• _EXERCISE DESCRIPTION_
Copy every line of the items below that contains the string "square", treating uppercase and lowercase as different.

------------------------------------------------

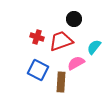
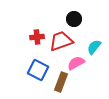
red cross: rotated 24 degrees counterclockwise
brown rectangle: rotated 18 degrees clockwise
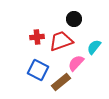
pink semicircle: rotated 18 degrees counterclockwise
brown rectangle: rotated 30 degrees clockwise
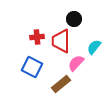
red trapezoid: rotated 70 degrees counterclockwise
blue square: moved 6 px left, 3 px up
brown rectangle: moved 2 px down
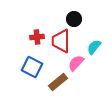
brown rectangle: moved 3 px left, 2 px up
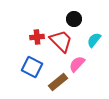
red trapezoid: rotated 135 degrees clockwise
cyan semicircle: moved 7 px up
pink semicircle: moved 1 px right, 1 px down
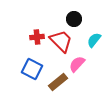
blue square: moved 2 px down
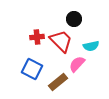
cyan semicircle: moved 3 px left, 6 px down; rotated 140 degrees counterclockwise
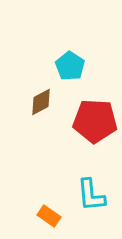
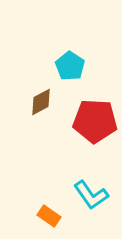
cyan L-shape: rotated 30 degrees counterclockwise
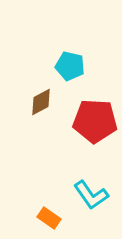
cyan pentagon: rotated 20 degrees counterclockwise
orange rectangle: moved 2 px down
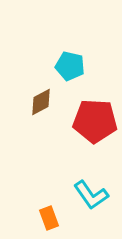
orange rectangle: rotated 35 degrees clockwise
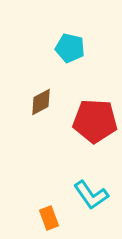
cyan pentagon: moved 18 px up
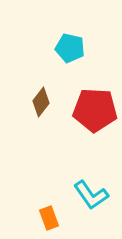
brown diamond: rotated 24 degrees counterclockwise
red pentagon: moved 11 px up
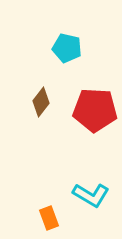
cyan pentagon: moved 3 px left
cyan L-shape: rotated 24 degrees counterclockwise
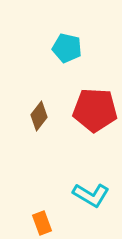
brown diamond: moved 2 px left, 14 px down
orange rectangle: moved 7 px left, 5 px down
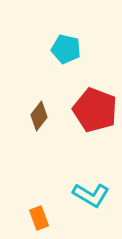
cyan pentagon: moved 1 px left, 1 px down
red pentagon: rotated 18 degrees clockwise
orange rectangle: moved 3 px left, 5 px up
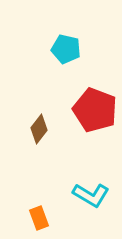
brown diamond: moved 13 px down
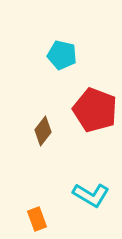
cyan pentagon: moved 4 px left, 6 px down
brown diamond: moved 4 px right, 2 px down
orange rectangle: moved 2 px left, 1 px down
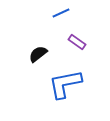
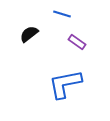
blue line: moved 1 px right, 1 px down; rotated 42 degrees clockwise
black semicircle: moved 9 px left, 20 px up
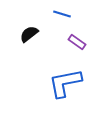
blue L-shape: moved 1 px up
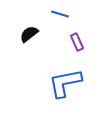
blue line: moved 2 px left
purple rectangle: rotated 30 degrees clockwise
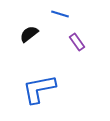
purple rectangle: rotated 12 degrees counterclockwise
blue L-shape: moved 26 px left, 6 px down
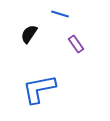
black semicircle: rotated 18 degrees counterclockwise
purple rectangle: moved 1 px left, 2 px down
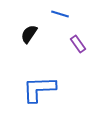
purple rectangle: moved 2 px right
blue L-shape: rotated 9 degrees clockwise
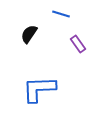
blue line: moved 1 px right
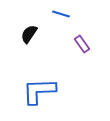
purple rectangle: moved 4 px right
blue L-shape: moved 2 px down
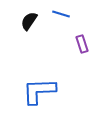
black semicircle: moved 13 px up
purple rectangle: rotated 18 degrees clockwise
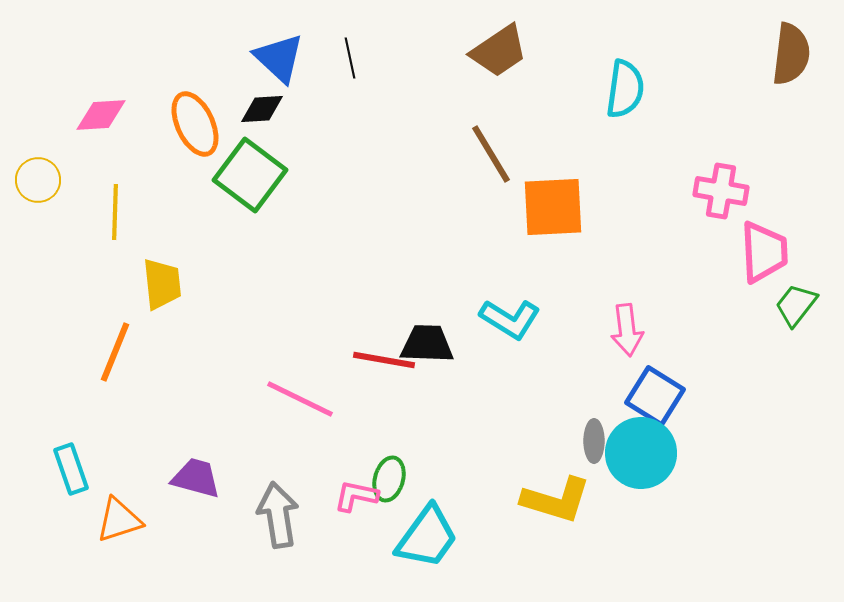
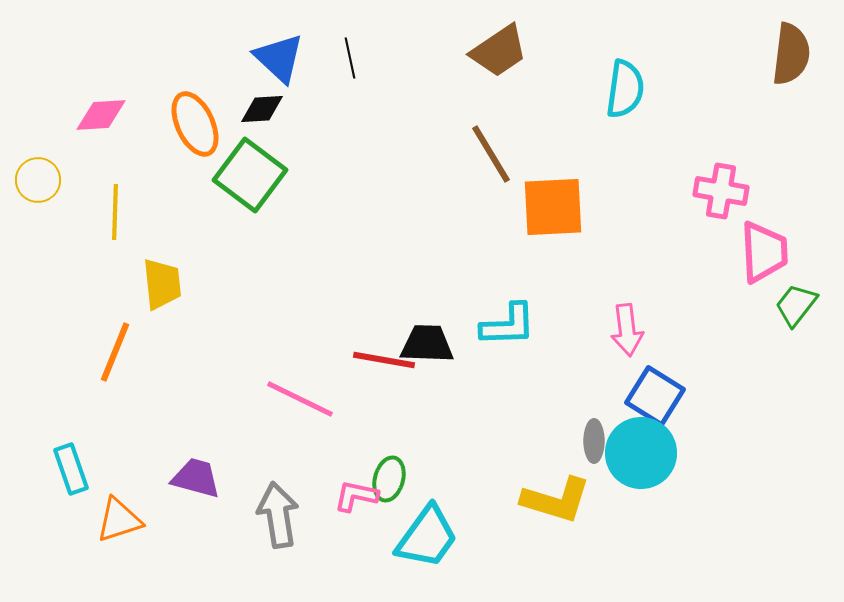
cyan L-shape: moved 2 px left, 6 px down; rotated 34 degrees counterclockwise
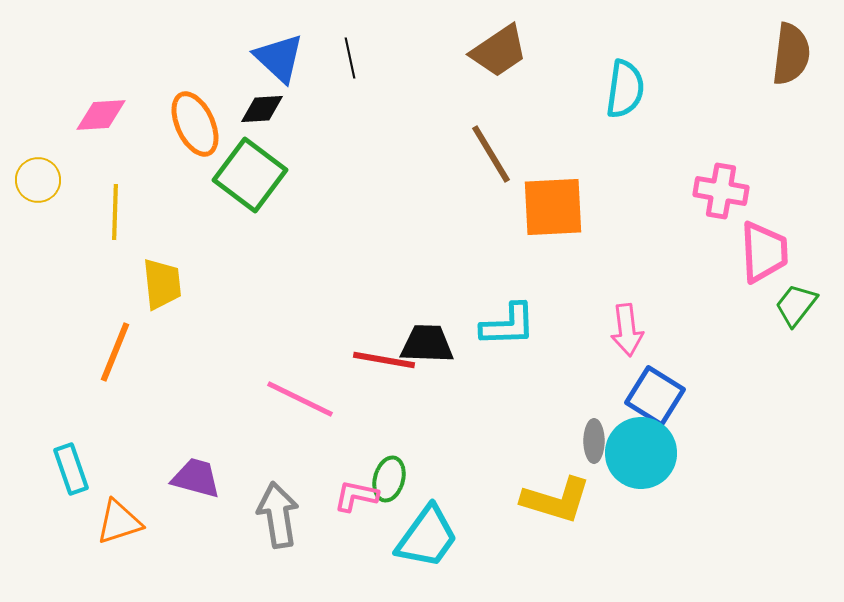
orange triangle: moved 2 px down
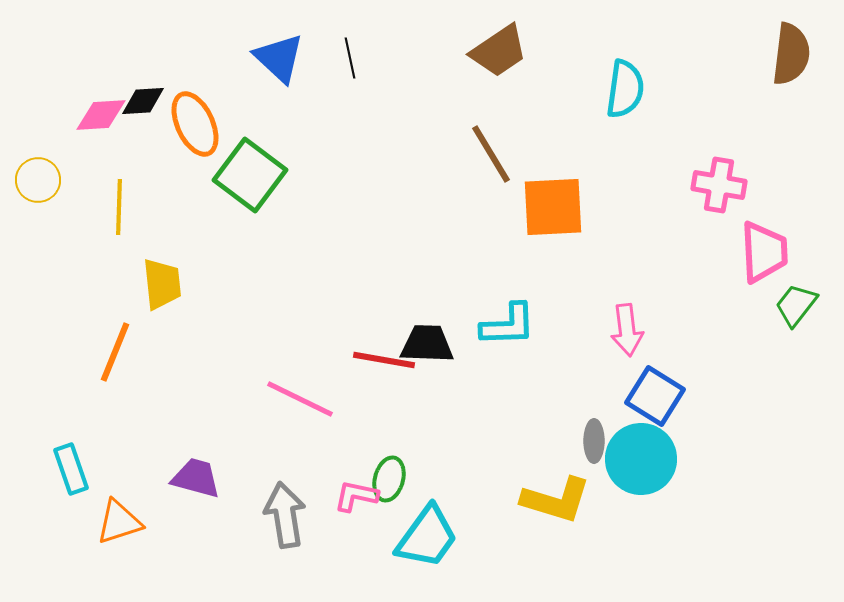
black diamond: moved 119 px left, 8 px up
pink cross: moved 2 px left, 6 px up
yellow line: moved 4 px right, 5 px up
cyan circle: moved 6 px down
gray arrow: moved 7 px right
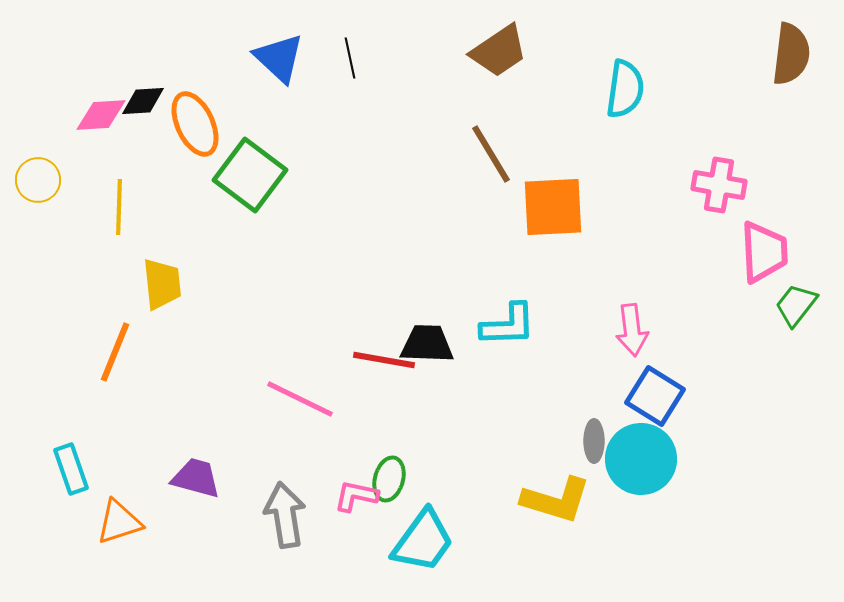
pink arrow: moved 5 px right
cyan trapezoid: moved 4 px left, 4 px down
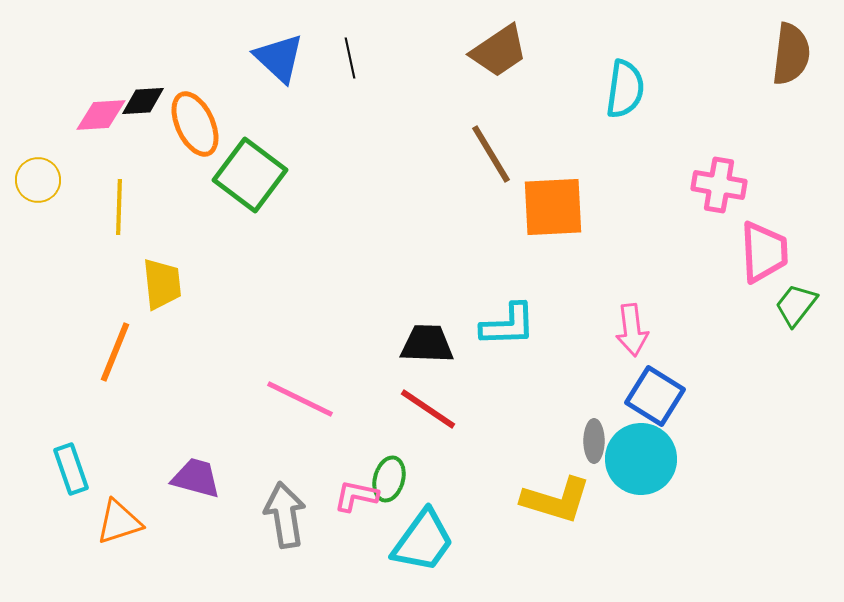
red line: moved 44 px right, 49 px down; rotated 24 degrees clockwise
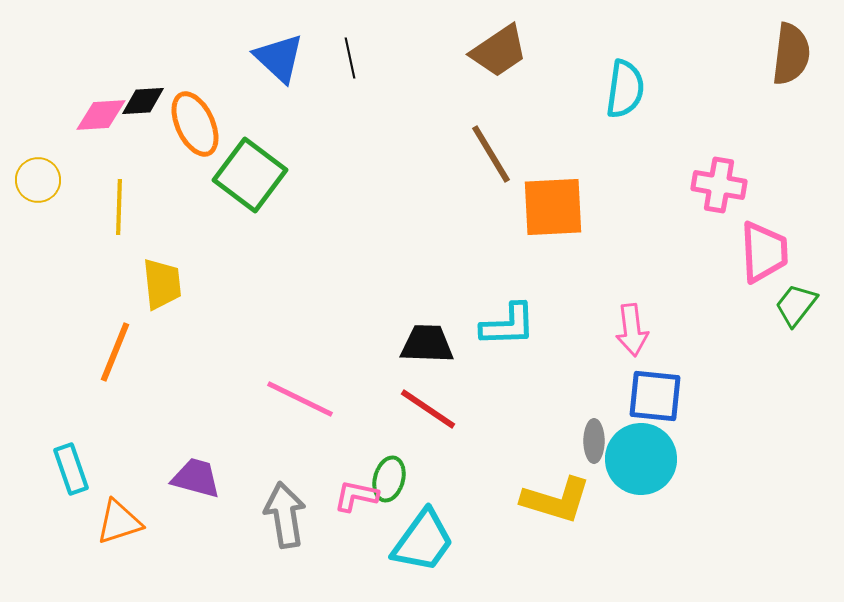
blue square: rotated 26 degrees counterclockwise
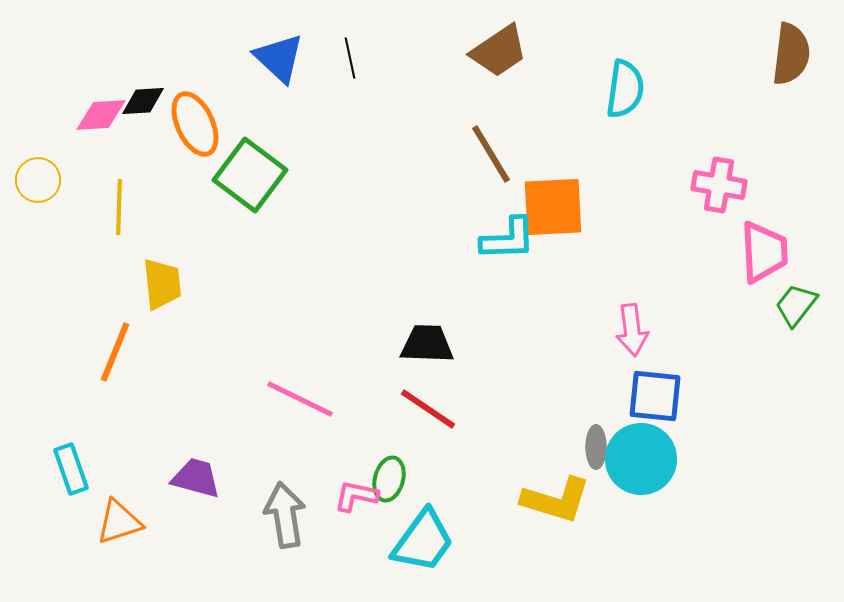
cyan L-shape: moved 86 px up
gray ellipse: moved 2 px right, 6 px down
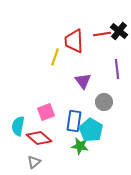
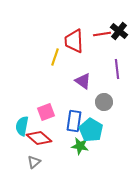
purple triangle: rotated 18 degrees counterclockwise
cyan semicircle: moved 4 px right
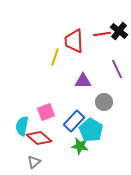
purple line: rotated 18 degrees counterclockwise
purple triangle: rotated 36 degrees counterclockwise
blue rectangle: rotated 35 degrees clockwise
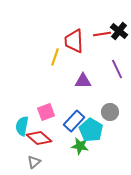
gray circle: moved 6 px right, 10 px down
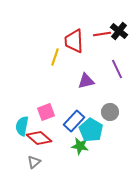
purple triangle: moved 3 px right; rotated 12 degrees counterclockwise
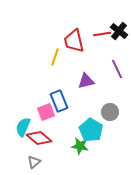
red trapezoid: rotated 10 degrees counterclockwise
blue rectangle: moved 15 px left, 20 px up; rotated 65 degrees counterclockwise
cyan semicircle: moved 1 px right, 1 px down; rotated 12 degrees clockwise
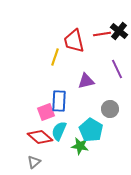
blue rectangle: rotated 25 degrees clockwise
gray circle: moved 3 px up
cyan semicircle: moved 36 px right, 4 px down
red diamond: moved 1 px right, 1 px up
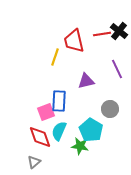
red diamond: rotated 30 degrees clockwise
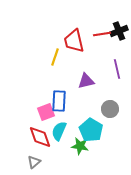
black cross: rotated 30 degrees clockwise
purple line: rotated 12 degrees clockwise
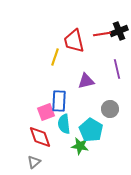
cyan semicircle: moved 5 px right, 7 px up; rotated 30 degrees counterclockwise
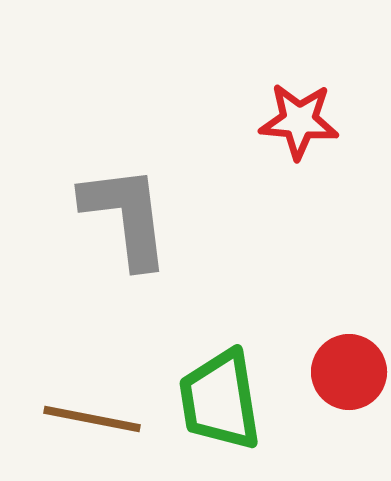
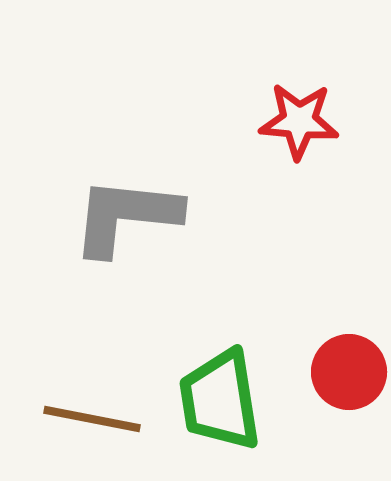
gray L-shape: rotated 77 degrees counterclockwise
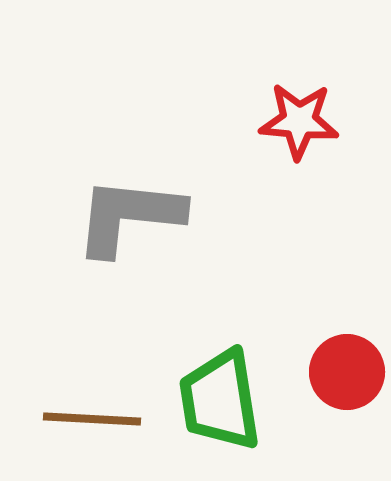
gray L-shape: moved 3 px right
red circle: moved 2 px left
brown line: rotated 8 degrees counterclockwise
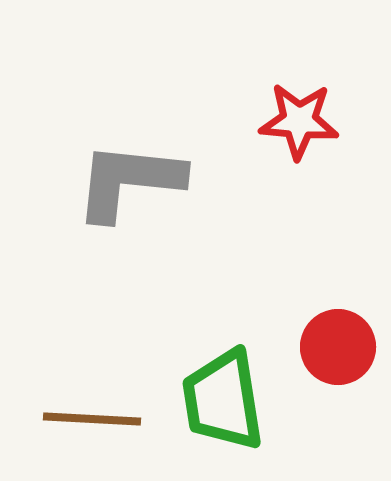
gray L-shape: moved 35 px up
red circle: moved 9 px left, 25 px up
green trapezoid: moved 3 px right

------------------------------------------------

• _THE RESPONSE_
blue square: moved 6 px left, 3 px up
blue square: moved 2 px down
blue square: rotated 26 degrees counterclockwise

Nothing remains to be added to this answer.